##### Supplied records #####

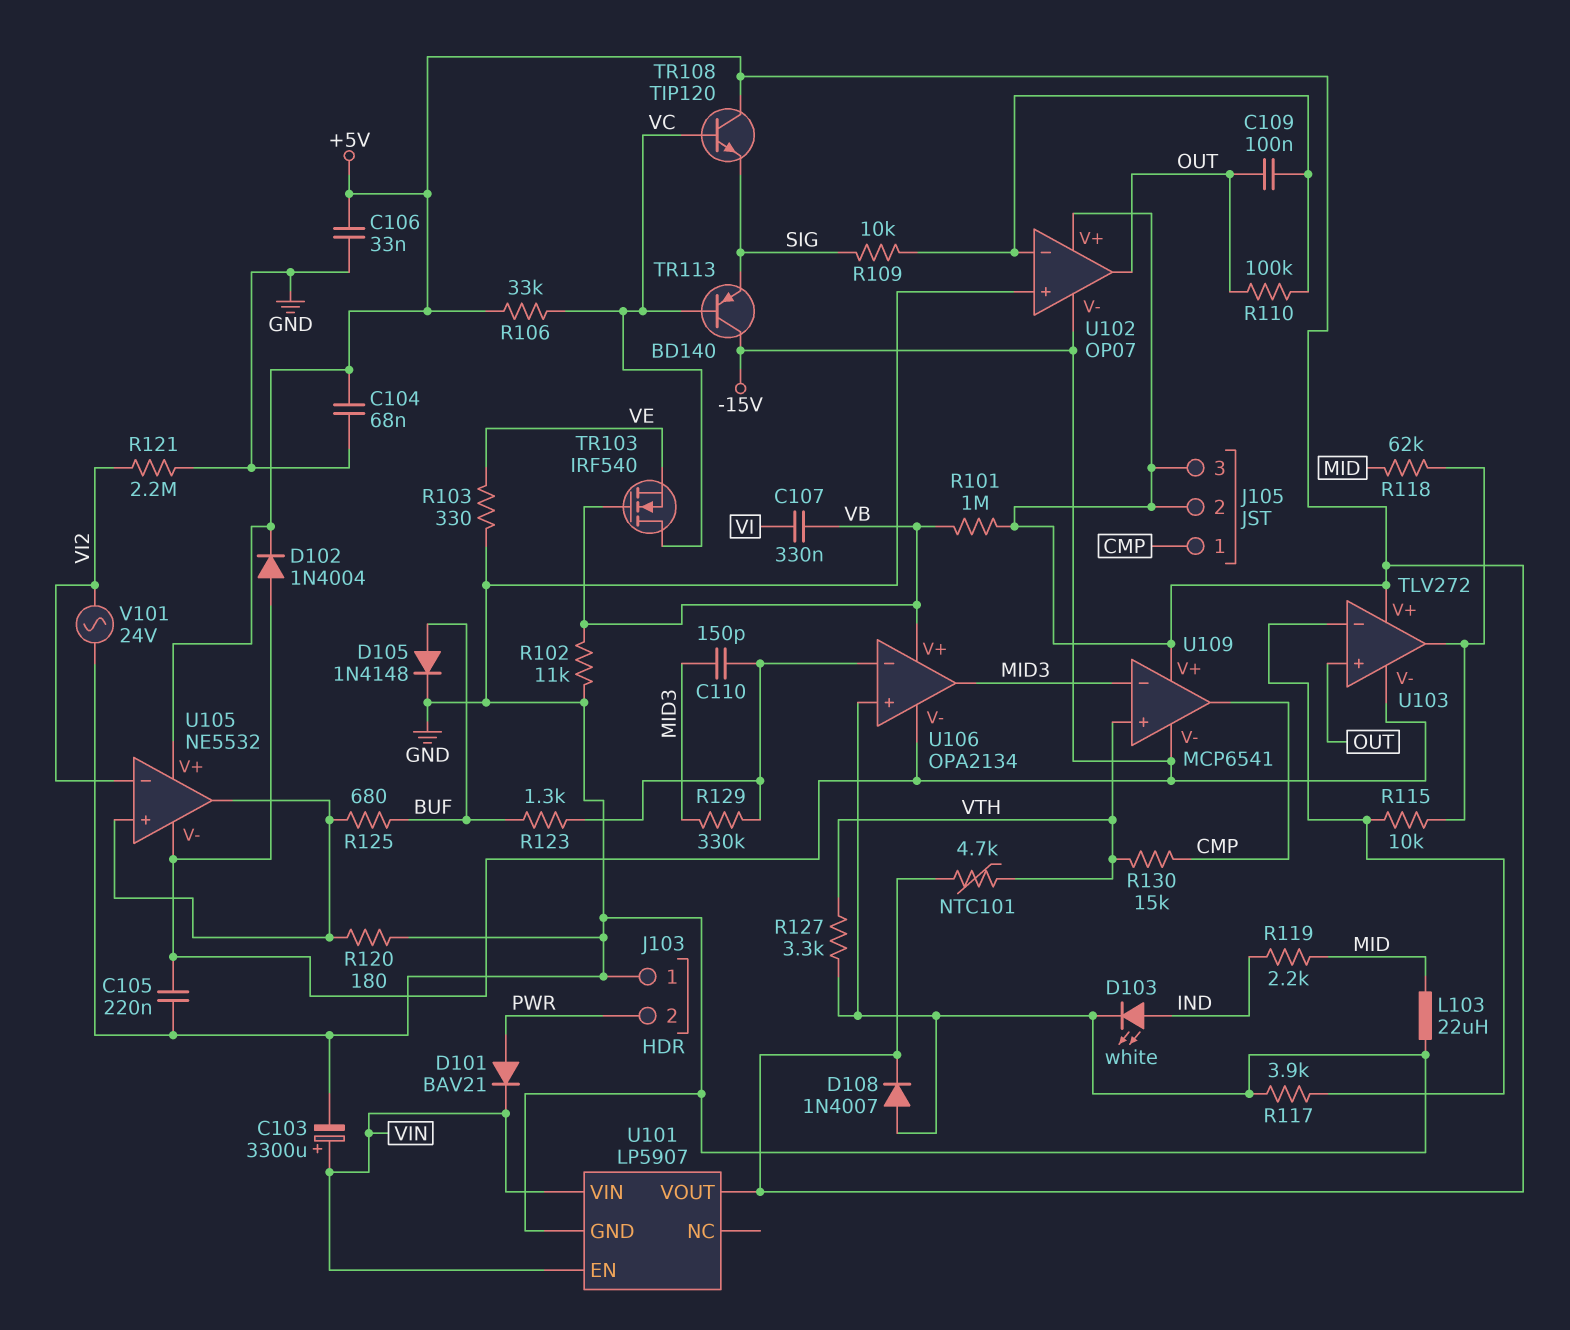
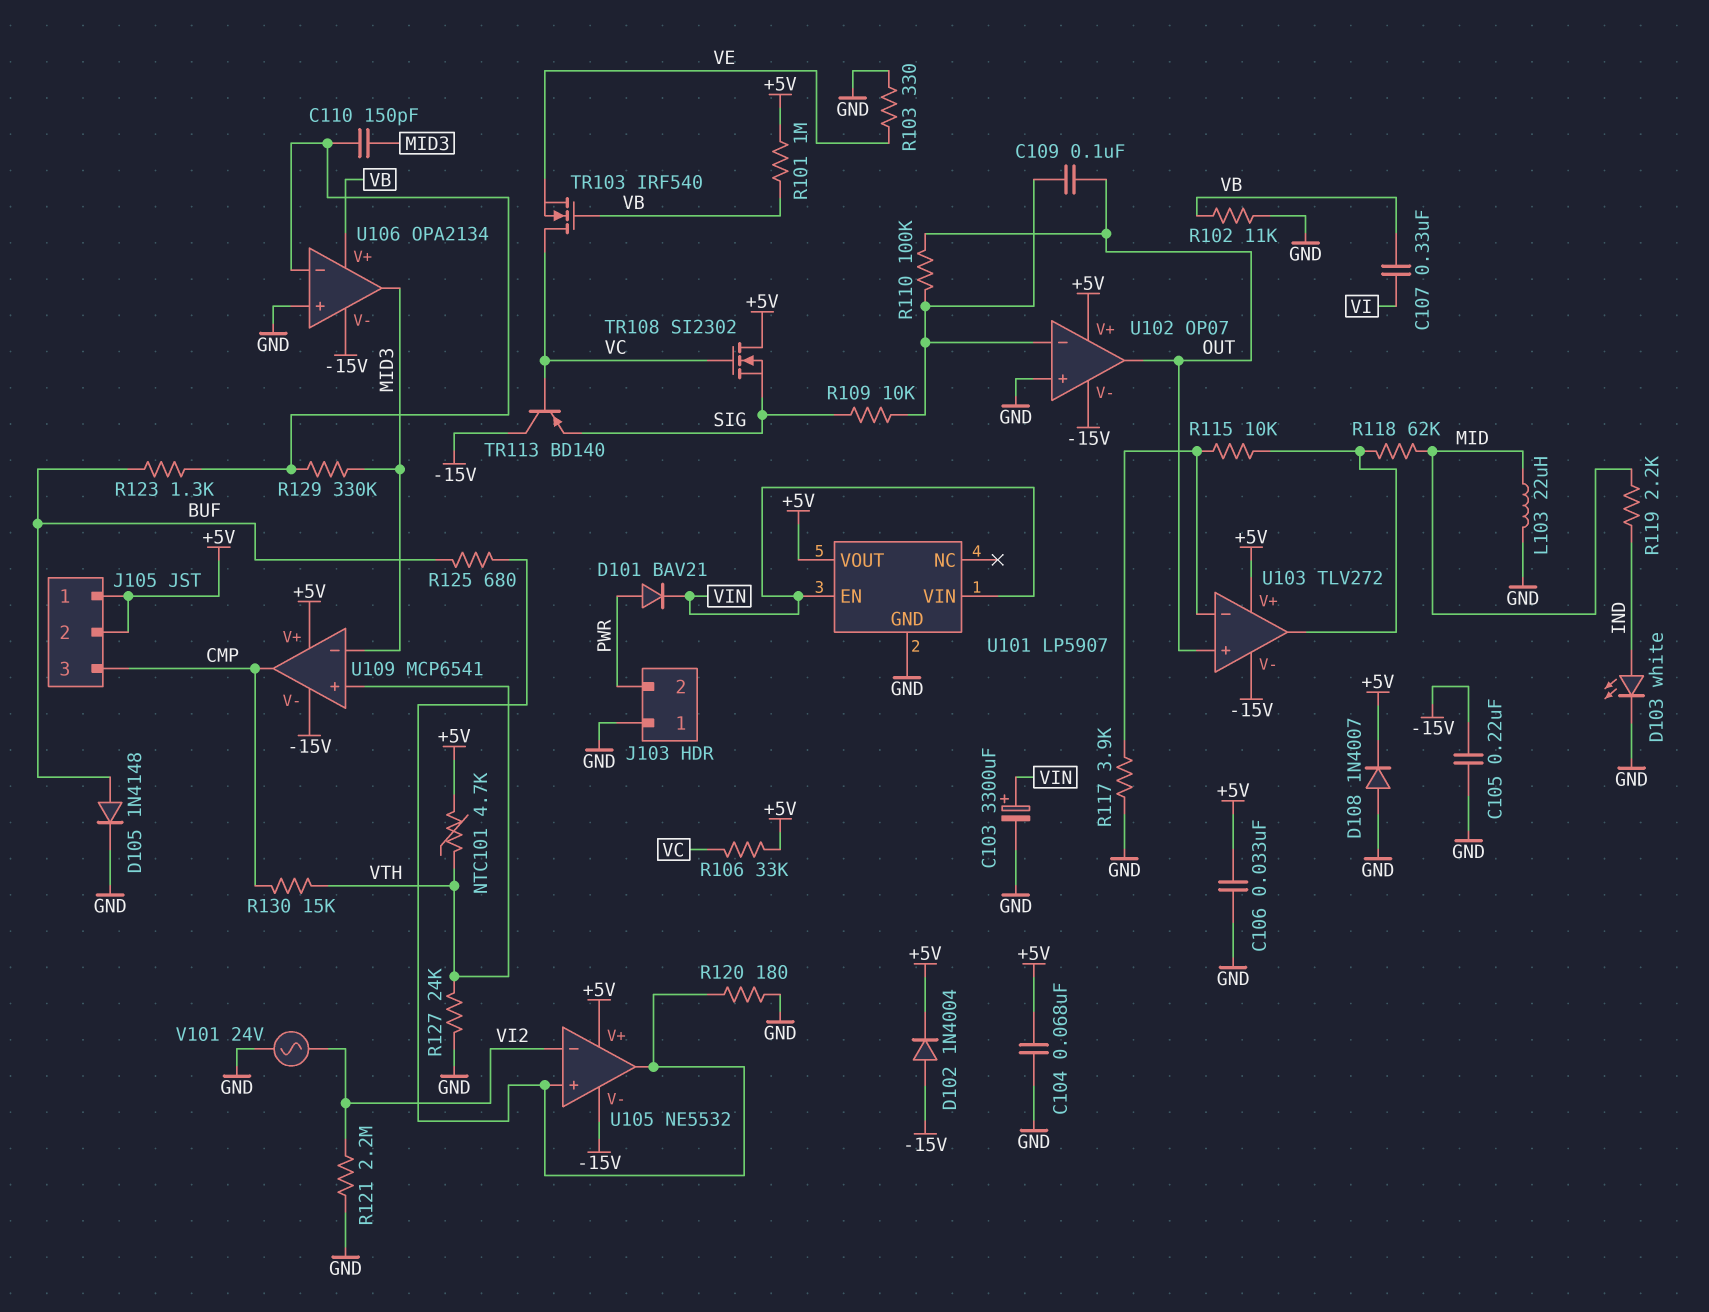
J105 pin 1: CMP -> +5V
J105 pin 3: +5V -> CMP
R127: 3.3k (GND, VTH) -> 24k (GND, VTH)
TR108: NPN TIP120 (B VC, C +5V, E SIG) -> NMOS SI2302 (G VC, D +5V, S SIG)

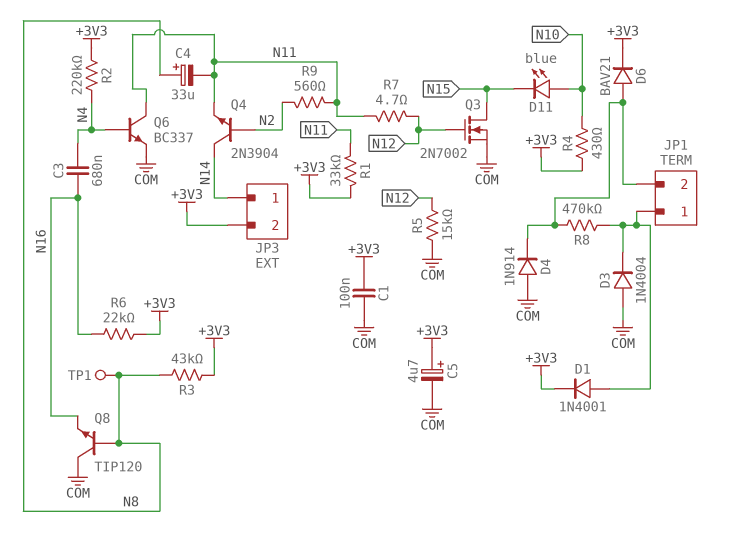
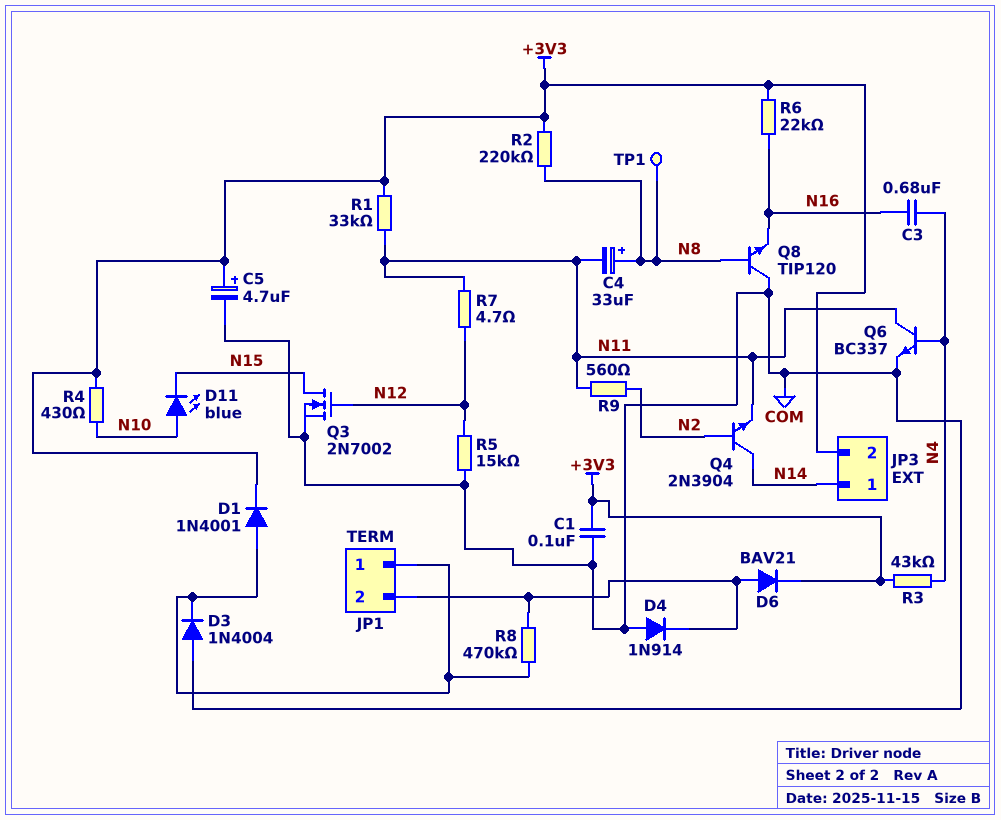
R2: 220k (+3V3, N4) -> 220k (+3V3, N8)
R3: 43k (+3V3, N8) -> 43k (+3V3, N4)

#####

§ Problem to solve:
From first line to last, return the records verbatim without their pictures.

§ Answer to this exercise:
J105 pin 1: CMP -> +5V
J105 pin 3: +5V -> CMP
R127: 3.3k (GND, VTH) -> 24k (GND, VTH)
TR108: NPN TIP120 (B VC, C +5V, E SIG) -> NMOS SI2302 (G VC, D +5V, S SIG)

R2: 220k (+3V3, N4) -> 220k (+3V3, N8)
R3: 43k (+3V3, N8) -> 43k (+3V3, N4)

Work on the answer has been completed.